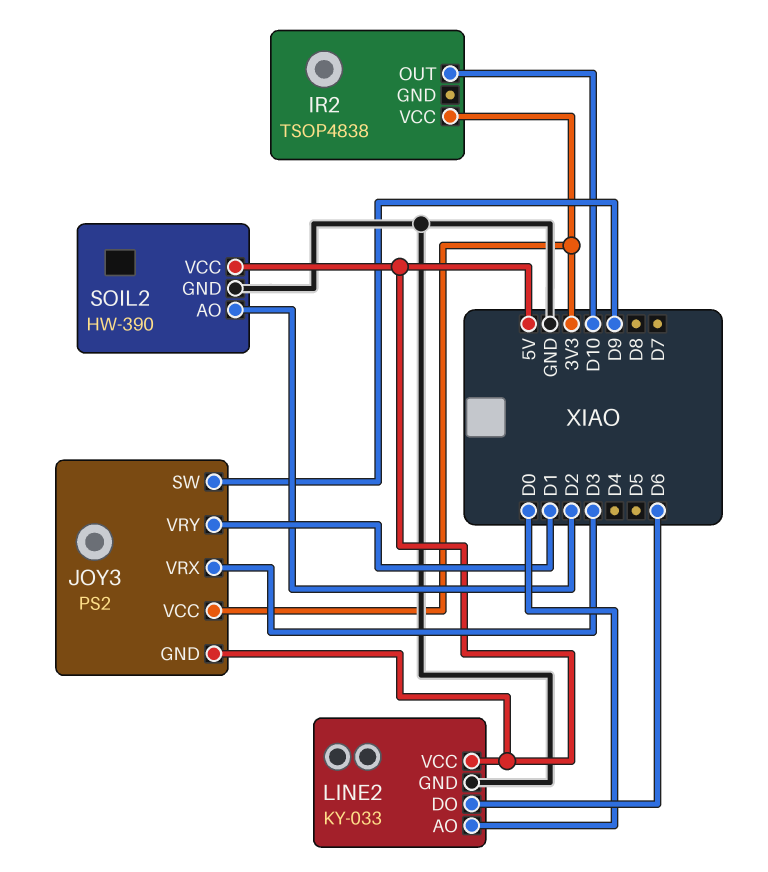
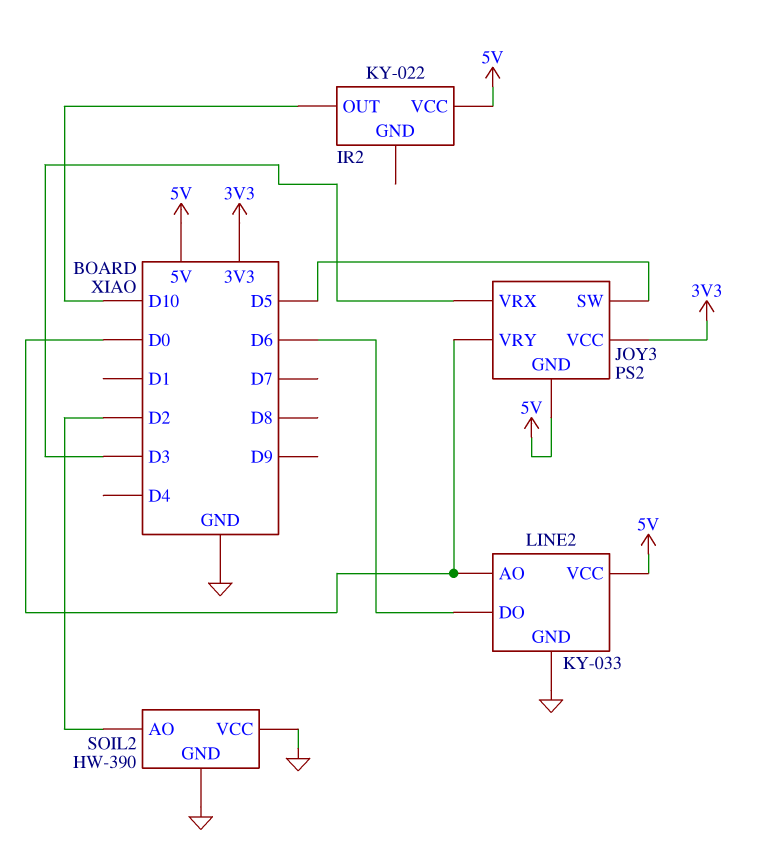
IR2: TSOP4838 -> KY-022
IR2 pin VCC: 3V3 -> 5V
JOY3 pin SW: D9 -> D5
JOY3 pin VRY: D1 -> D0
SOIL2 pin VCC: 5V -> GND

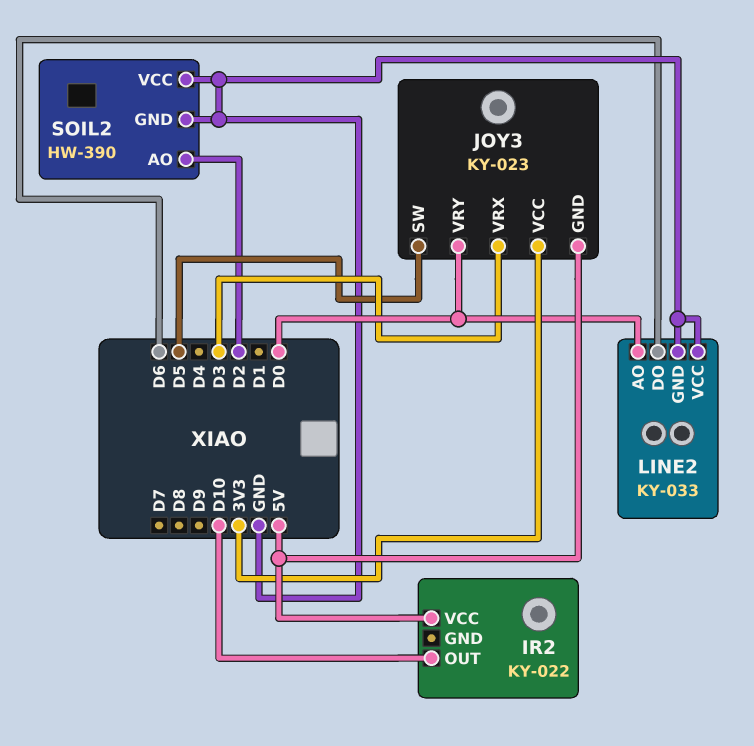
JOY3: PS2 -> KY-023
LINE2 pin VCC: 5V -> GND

▶ [TASK STATEMENT]: The answer must be the lines above from the line that contains "SOIL2 pin VCC: 5V -> GND" to the final line of the data, word for word, with no pictures.

▶ [EXERCISE RESPONSE]:
SOIL2 pin VCC: 5V -> GND

JOY3: PS2 -> KY-023
LINE2 pin VCC: 5V -> GND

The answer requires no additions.